Requirements: Count the lines in the items below that contain the string "kern". Reply with the number alone.

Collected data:
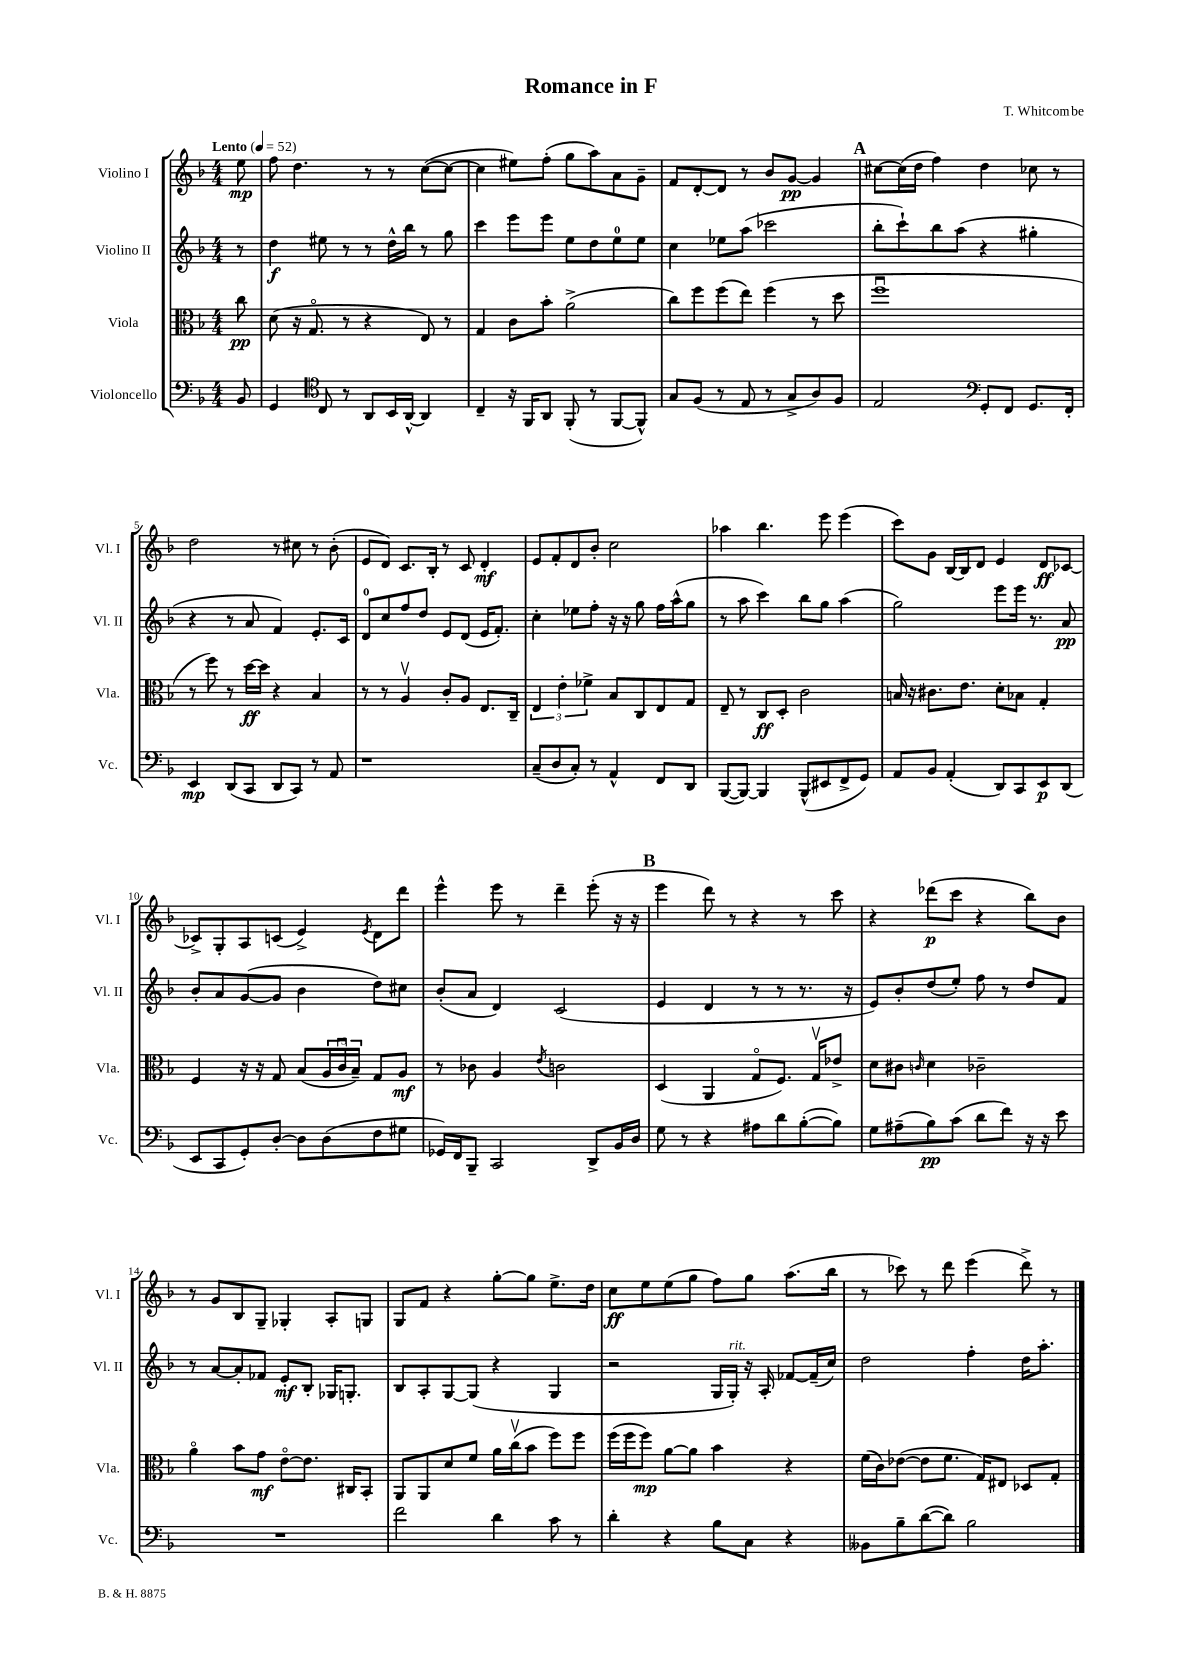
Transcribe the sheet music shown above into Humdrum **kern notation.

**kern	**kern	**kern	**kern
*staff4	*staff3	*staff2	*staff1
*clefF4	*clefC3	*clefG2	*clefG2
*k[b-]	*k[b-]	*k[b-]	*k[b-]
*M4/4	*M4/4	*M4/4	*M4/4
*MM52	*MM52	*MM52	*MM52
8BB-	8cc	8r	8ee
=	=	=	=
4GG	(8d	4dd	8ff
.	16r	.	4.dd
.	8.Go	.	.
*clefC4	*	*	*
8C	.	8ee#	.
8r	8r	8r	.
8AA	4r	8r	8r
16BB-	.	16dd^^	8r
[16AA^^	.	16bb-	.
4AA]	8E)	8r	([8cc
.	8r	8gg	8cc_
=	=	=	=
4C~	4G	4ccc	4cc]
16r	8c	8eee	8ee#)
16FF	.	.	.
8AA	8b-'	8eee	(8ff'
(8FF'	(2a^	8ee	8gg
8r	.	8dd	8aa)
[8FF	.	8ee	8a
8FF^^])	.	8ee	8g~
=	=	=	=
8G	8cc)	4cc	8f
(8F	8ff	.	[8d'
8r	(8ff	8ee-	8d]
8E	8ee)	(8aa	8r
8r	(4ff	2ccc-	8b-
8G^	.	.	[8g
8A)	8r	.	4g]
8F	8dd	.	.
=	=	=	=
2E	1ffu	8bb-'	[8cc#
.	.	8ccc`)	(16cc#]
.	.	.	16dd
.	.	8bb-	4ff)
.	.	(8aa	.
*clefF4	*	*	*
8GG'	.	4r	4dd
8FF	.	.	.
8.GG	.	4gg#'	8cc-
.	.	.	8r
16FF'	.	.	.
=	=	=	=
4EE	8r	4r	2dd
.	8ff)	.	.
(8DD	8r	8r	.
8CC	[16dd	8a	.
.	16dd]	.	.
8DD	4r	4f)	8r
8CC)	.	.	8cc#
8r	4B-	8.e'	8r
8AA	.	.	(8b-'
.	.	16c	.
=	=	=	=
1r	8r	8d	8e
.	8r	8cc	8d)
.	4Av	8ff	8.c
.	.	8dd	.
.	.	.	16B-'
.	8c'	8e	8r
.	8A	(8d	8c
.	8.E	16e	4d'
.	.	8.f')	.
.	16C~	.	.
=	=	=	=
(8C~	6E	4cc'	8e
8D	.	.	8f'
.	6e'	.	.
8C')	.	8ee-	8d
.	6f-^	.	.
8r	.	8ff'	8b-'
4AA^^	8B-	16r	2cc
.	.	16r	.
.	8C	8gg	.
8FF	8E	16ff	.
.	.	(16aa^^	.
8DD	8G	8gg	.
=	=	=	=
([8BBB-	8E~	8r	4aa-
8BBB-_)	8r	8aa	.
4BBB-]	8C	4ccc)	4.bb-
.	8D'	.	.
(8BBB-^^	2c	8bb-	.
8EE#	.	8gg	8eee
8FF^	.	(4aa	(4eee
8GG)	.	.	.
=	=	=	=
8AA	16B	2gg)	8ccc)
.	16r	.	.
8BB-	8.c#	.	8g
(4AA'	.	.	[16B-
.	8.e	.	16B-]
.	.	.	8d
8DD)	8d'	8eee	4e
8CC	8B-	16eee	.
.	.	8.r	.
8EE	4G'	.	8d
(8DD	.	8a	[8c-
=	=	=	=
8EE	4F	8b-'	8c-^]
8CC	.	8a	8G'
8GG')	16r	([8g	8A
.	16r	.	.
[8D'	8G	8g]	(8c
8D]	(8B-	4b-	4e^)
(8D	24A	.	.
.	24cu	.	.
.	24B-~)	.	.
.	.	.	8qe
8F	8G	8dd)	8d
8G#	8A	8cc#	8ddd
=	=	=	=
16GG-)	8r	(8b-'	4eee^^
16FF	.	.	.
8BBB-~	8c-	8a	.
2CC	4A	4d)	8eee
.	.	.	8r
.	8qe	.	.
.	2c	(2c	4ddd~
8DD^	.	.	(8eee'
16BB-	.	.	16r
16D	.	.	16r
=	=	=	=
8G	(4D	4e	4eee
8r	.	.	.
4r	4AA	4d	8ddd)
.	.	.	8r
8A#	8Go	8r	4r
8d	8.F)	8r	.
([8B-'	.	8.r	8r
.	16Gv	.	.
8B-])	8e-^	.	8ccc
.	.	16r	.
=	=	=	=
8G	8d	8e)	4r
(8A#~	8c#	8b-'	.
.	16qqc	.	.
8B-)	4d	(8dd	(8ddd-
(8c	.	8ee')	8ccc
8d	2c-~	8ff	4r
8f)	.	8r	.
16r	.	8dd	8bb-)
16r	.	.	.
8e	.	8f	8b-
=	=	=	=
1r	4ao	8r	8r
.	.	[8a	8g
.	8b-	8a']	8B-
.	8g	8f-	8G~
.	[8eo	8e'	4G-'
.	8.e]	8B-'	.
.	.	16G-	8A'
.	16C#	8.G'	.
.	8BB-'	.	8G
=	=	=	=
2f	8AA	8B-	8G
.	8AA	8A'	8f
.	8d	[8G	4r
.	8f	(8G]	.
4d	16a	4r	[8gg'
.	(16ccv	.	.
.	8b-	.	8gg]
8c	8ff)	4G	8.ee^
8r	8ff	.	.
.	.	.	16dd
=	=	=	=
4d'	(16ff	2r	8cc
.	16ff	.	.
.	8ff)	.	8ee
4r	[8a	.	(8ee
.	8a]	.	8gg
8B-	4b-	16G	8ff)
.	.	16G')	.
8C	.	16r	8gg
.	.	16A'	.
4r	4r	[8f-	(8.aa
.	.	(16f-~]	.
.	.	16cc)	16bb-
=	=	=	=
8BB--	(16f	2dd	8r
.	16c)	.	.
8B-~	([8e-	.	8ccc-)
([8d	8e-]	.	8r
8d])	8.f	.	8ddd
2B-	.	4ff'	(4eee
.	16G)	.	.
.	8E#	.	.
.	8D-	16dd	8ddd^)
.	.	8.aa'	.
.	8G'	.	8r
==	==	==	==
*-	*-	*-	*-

Completed exercise: 2